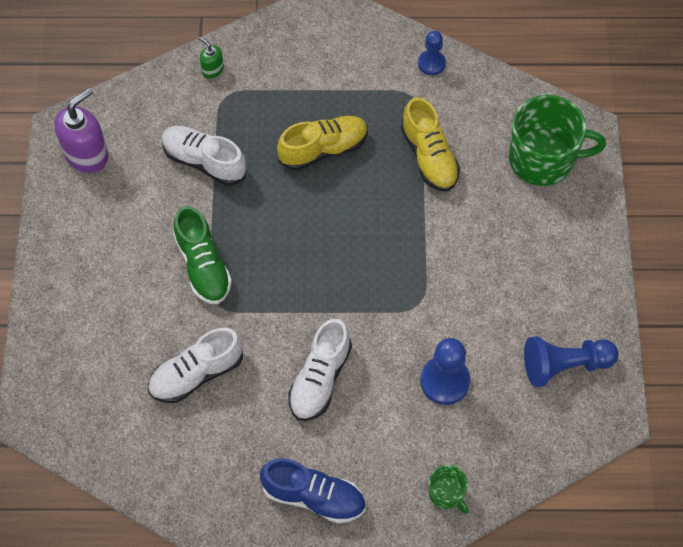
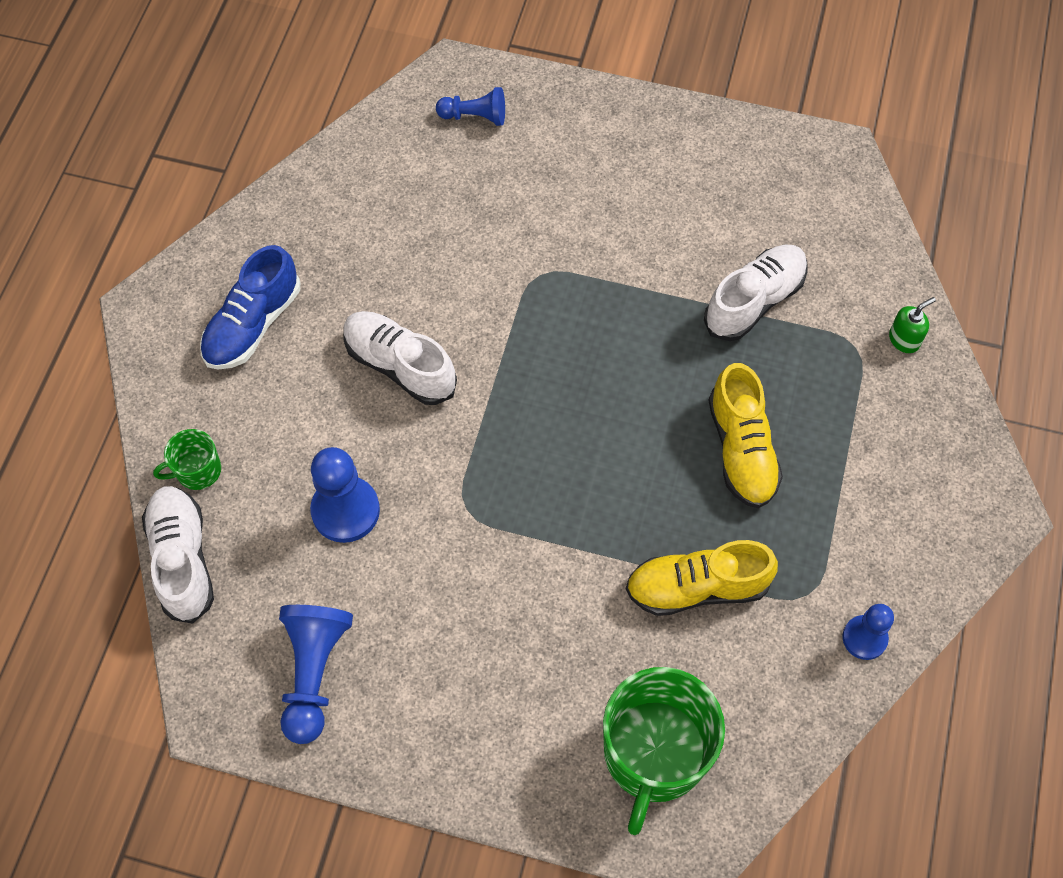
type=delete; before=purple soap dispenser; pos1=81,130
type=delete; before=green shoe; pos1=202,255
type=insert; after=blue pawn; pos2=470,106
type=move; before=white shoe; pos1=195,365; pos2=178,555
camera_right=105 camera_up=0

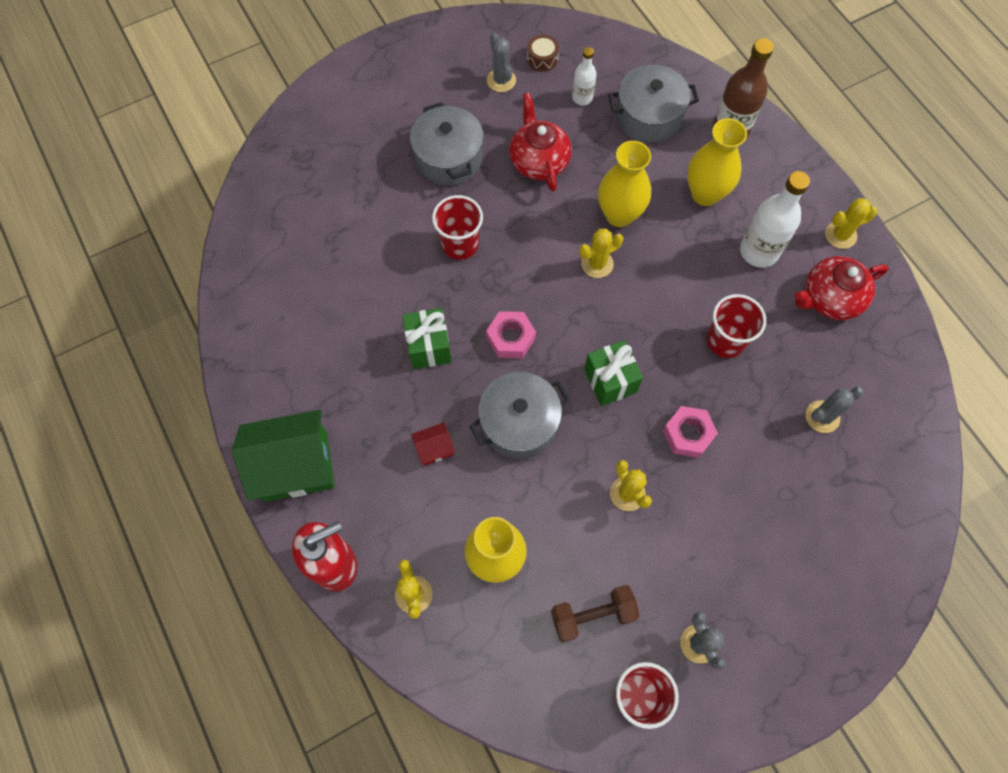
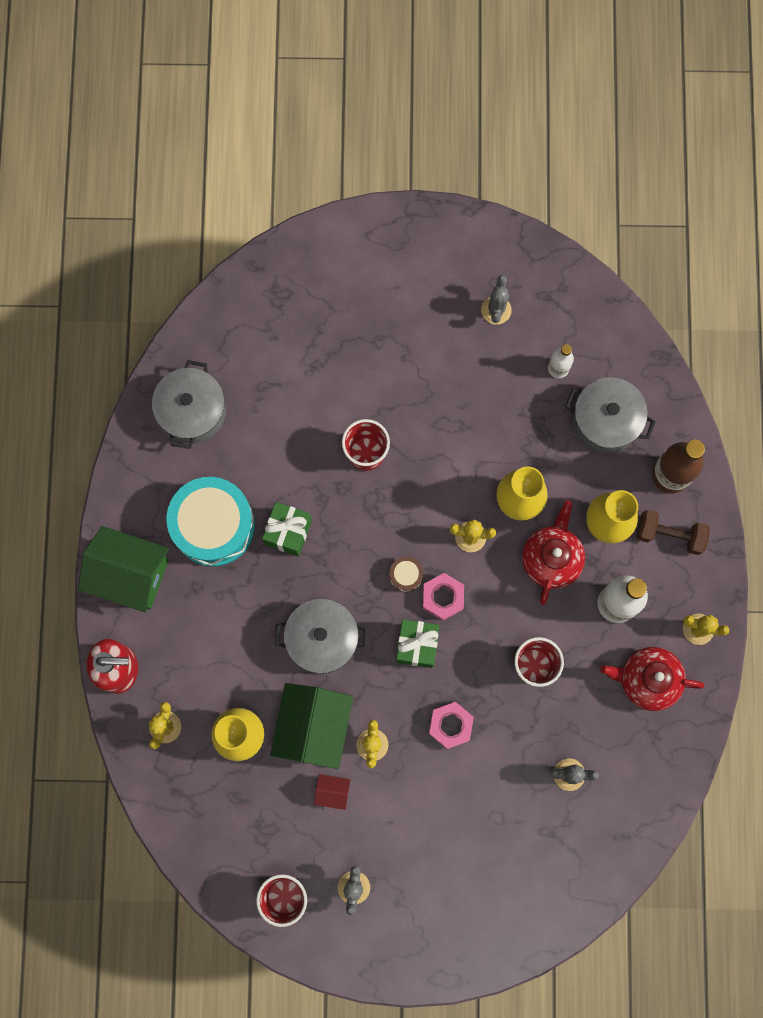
type=insert; after=turquoise drum; pos2=210,522
type=insert; after=green house; pos2=311,726
type=move; before=grey pot; pos1=447,144; pos2=189,404
type=move; before=red house; pos1=433,444; pos2=332,792
type=move; before=pink nut; pos1=511,334; pos2=443,597
type=move; before=red teapot; pos1=540,142; pos2=553,552
type=move; before=brown drum; pos1=543,53; pos2=406,574
type=move; before=brown dumbbell; pos1=595,613; pos2=673,532
camera_right=30 camera_up=10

□ □ □ □ □ □ □

### ABOUT THIS EXERCISE
Make an exact copy of the records from their first line through the line containing "type=move; before=white shoe;", both ends included, with the pictures omitted.

### SOLUTION
type=delete; before=purple soap dispenser; pos1=81,130
type=delete; before=green shoe; pos1=202,255
type=insert; after=blue pawn; pos2=470,106
type=move; before=white shoe; pos1=195,365; pos2=178,555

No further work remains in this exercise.